Difference listings

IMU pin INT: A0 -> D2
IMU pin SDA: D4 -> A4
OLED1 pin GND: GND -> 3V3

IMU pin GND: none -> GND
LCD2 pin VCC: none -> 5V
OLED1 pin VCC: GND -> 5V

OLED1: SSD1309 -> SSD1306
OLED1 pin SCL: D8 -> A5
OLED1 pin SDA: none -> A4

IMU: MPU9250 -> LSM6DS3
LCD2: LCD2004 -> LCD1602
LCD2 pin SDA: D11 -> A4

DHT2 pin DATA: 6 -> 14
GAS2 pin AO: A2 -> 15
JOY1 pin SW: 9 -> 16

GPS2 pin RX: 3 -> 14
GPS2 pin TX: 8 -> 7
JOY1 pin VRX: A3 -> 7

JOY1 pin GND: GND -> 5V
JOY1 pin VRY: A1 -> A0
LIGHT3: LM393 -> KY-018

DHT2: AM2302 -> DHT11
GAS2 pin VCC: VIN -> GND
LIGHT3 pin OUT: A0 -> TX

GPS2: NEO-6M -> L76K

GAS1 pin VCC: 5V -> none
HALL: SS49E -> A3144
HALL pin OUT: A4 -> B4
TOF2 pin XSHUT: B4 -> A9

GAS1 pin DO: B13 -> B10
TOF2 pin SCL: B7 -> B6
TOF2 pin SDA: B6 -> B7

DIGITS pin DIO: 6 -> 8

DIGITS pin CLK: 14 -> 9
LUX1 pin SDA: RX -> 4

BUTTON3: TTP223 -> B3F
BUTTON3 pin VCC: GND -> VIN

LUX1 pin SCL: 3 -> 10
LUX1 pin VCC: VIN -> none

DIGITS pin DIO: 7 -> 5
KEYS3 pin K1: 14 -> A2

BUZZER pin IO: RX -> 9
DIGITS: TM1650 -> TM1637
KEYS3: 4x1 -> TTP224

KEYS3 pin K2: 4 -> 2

• _YOUR OBJECTIVE_: What you return should be exactly the lines above, starting at the one with "OLED1 pin GND: GND -> 3V3" and ending at the one with "GAS2 pin AO: A2 -> 15", and nothing else.

• _RESULT OF THE EXERCISE_:
OLED1 pin GND: GND -> 3V3

IMU pin GND: none -> GND
LCD2 pin VCC: none -> 5V
OLED1 pin VCC: GND -> 5V

OLED1: SSD1309 -> SSD1306
OLED1 pin SCL: D8 -> A5
OLED1 pin SDA: none -> A4

IMU: MPU9250 -> LSM6DS3
LCD2: LCD2004 -> LCD1602
LCD2 pin SDA: D11 -> A4

DHT2 pin DATA: 6 -> 14
GAS2 pin AO: A2 -> 15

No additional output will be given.